**Assignment:** Restate word for word all of the lines below, with each image left out.

════════════════

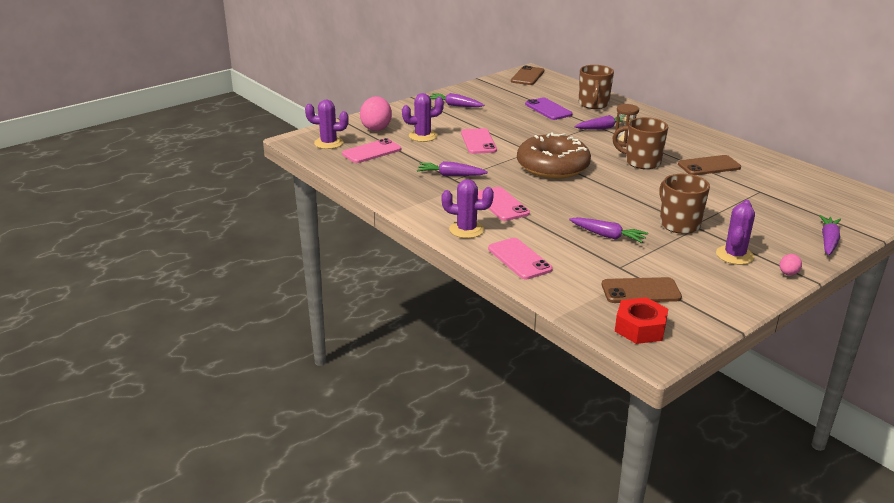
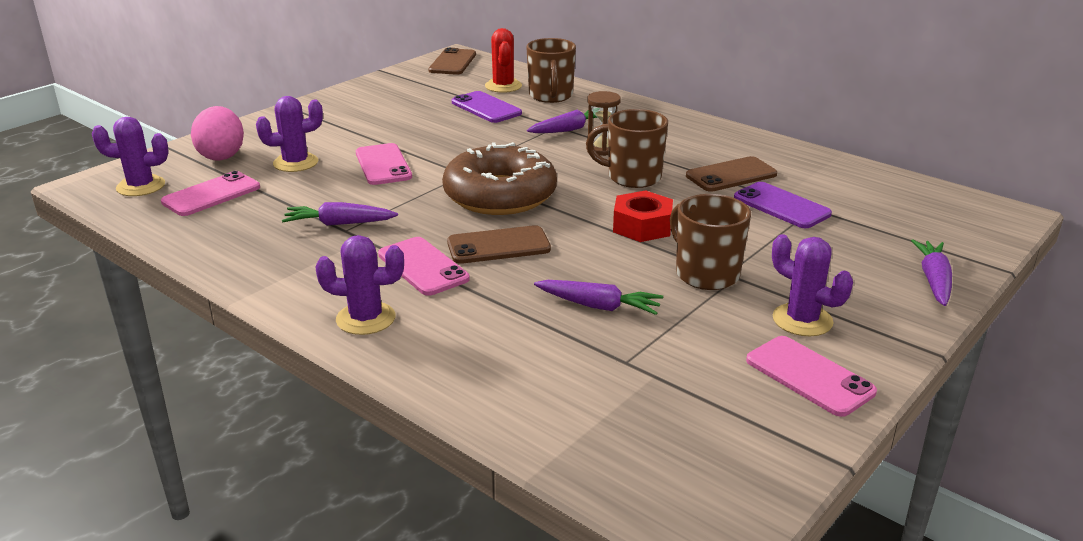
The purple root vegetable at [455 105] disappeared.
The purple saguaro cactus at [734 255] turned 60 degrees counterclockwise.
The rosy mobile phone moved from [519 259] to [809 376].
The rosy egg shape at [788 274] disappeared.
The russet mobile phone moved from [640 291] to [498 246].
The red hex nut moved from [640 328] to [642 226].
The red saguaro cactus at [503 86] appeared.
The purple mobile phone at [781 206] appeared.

════════════════

**Completed task:**
The purple root vegetable at [455 105] disappeared.
The purple saguaro cactus at [734 255] turned 60 degrees counterclockwise.
The rosy mobile phone moved from [519 259] to [809 376].
The rosy egg shape at [788 274] disappeared.
The russet mobile phone moved from [640 291] to [498 246].
The red hex nut moved from [640 328] to [642 226].
The red saguaro cactus at [503 86] appeared.
The purple mobile phone at [781 206] appeared.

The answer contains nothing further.